━━ Data listing

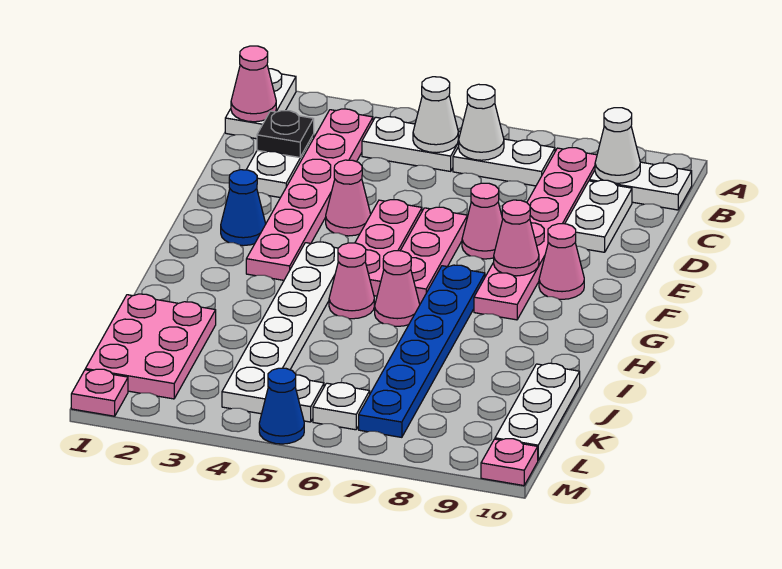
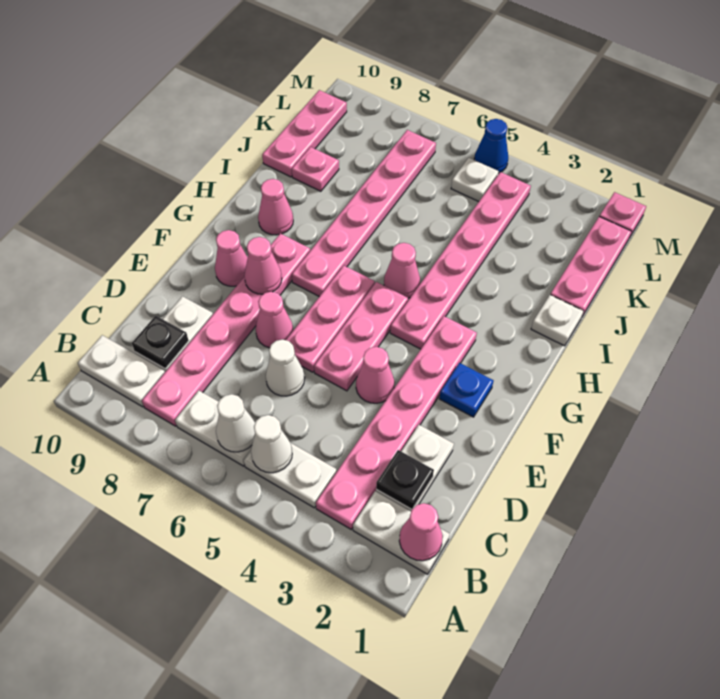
white plate A1:B1 level 1 -> white plate B1:B2 level 1
white cone B9 level 2 -> white cone D6 level 1
none -> black plate C9 level 2
blue cone F2 level 1 -> blue plate F2 level 1
white plate G4:L4 level 1 -> pink plate G4:L4 level 1
blue plate G7:L7 level 1 -> pink plate G7:L7 level 1
pink cone H6 level 1 -> pink cone H9 level 1
pink plate J1:L2 level 1 -> pink plate J1:L1 level 1
white plate J10:L10 level 1 -> pink plate J10:L10 level 1
white plate L6 level 1 -> white plate I1 level 1
pink plate M10 level 1 -> pink plate J9 level 1

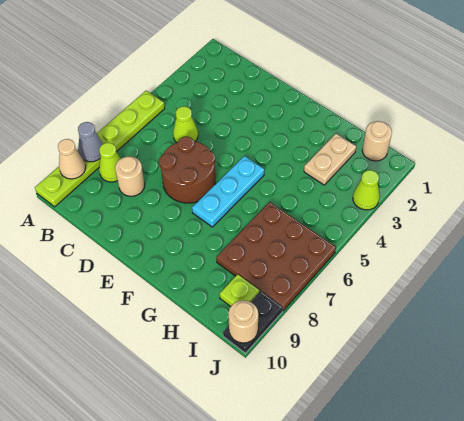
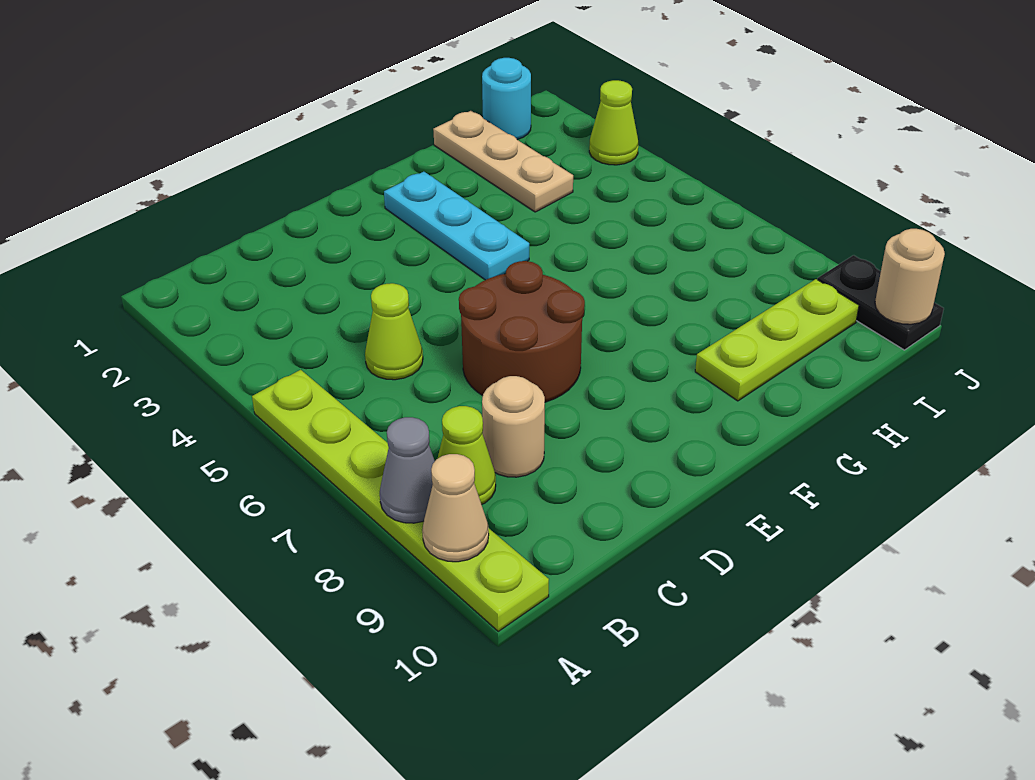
cyan plate F5:F7 level 1 -> cyan plate F2:F4 level 1
tan plate H2:H3 level 1 -> tan plate H1:H3 level 1
brown plate H6:J8 level 1 -> none
tan round brick I1 level 1 -> cyan round brick I1 level 1
lime plate I9 level 1 -> lime plate G9:I9 level 1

━━━━

● **Task statement**: Print all the records exactly, minus any images.

● **Response area**:
white plate A1:B1 level 1 -> white plate B1:B2 level 1
white cone B9 level 2 -> white cone D6 level 1
none -> black plate C9 level 2
blue cone F2 level 1 -> blue plate F2 level 1
white plate G4:L4 level 1 -> pink plate G4:L4 level 1
blue plate G7:L7 level 1 -> pink plate G7:L7 level 1
pink cone H6 level 1 -> pink cone H9 level 1
pink plate J1:L2 level 1 -> pink plate J1:L1 level 1
white plate J10:L10 level 1 -> pink plate J10:L10 level 1
white plate L6 level 1 -> white plate I1 level 1
pink plate M10 level 1 -> pink plate J9 level 1

cyan plate F5:F7 level 1 -> cyan plate F2:F4 level 1
tan plate H2:H3 level 1 -> tan plate H1:H3 level 1
brown plate H6:J8 level 1 -> none
tan round brick I1 level 1 -> cyan round brick I1 level 1
lime plate I9 level 1 -> lime plate G9:I9 level 1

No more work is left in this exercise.